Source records
[Start of section]

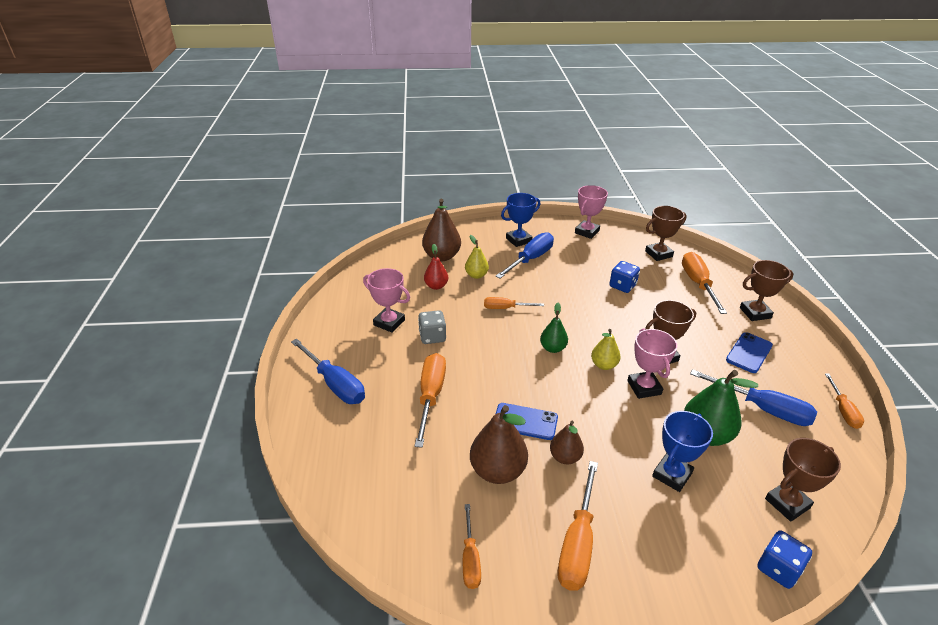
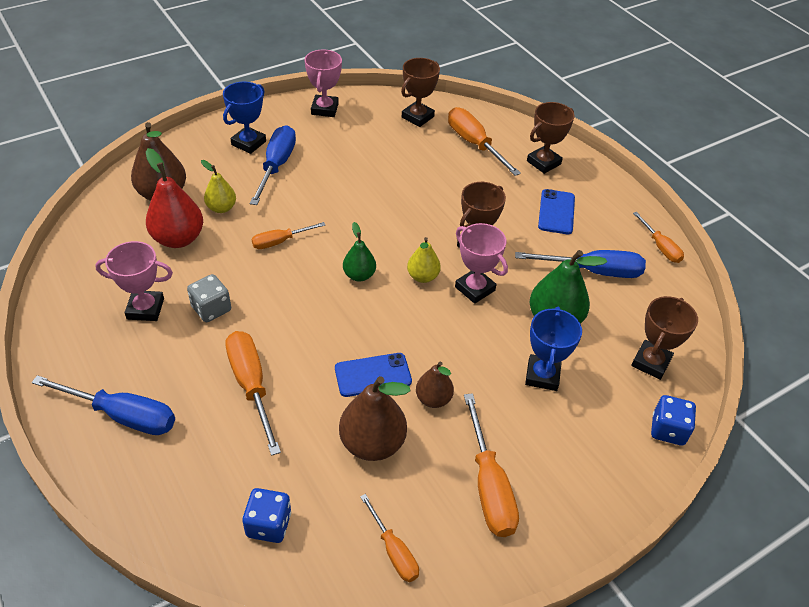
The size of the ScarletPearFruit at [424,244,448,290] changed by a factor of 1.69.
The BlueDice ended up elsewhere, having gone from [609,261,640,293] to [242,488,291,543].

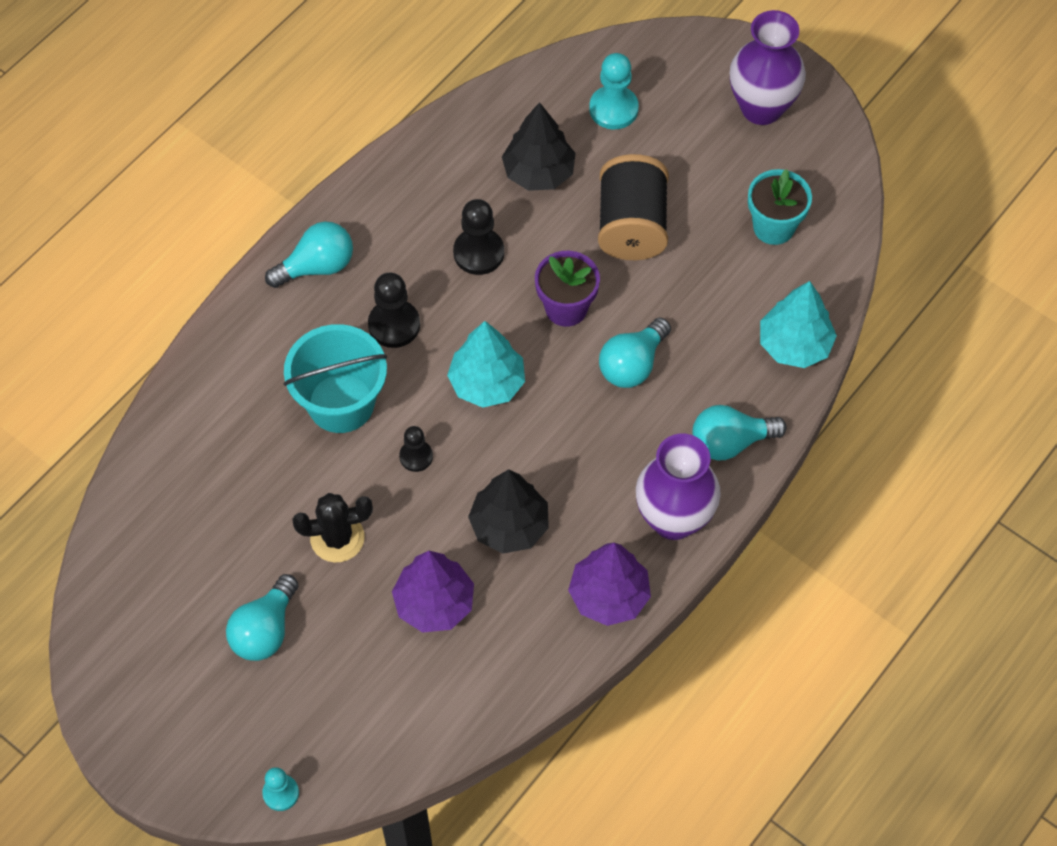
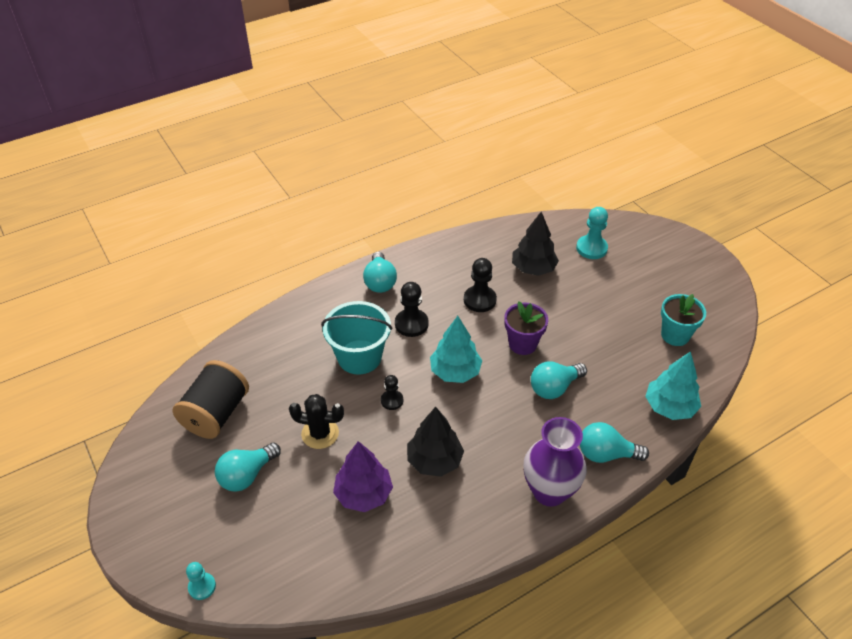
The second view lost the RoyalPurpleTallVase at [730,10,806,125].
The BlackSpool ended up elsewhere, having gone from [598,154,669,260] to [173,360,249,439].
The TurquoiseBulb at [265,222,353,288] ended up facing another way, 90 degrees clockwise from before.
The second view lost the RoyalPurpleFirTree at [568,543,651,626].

[End of section]

Work instructions: All lines from the one containing "The BlueDice ended" through the end of the data are to be restated exactly, with nothing else and without the pictures.

Completed exercise:
The BlueDice ended up elsewhere, having gone from [609,261,640,293] to [242,488,291,543].

The second view lost the RoyalPurpleTallVase at [730,10,806,125].
The BlackSpool ended up elsewhere, having gone from [598,154,669,260] to [173,360,249,439].
The TurquoiseBulb at [265,222,353,288] ended up facing another way, 90 degrees clockwise from before.
The second view lost the RoyalPurpleFirTree at [568,543,651,626].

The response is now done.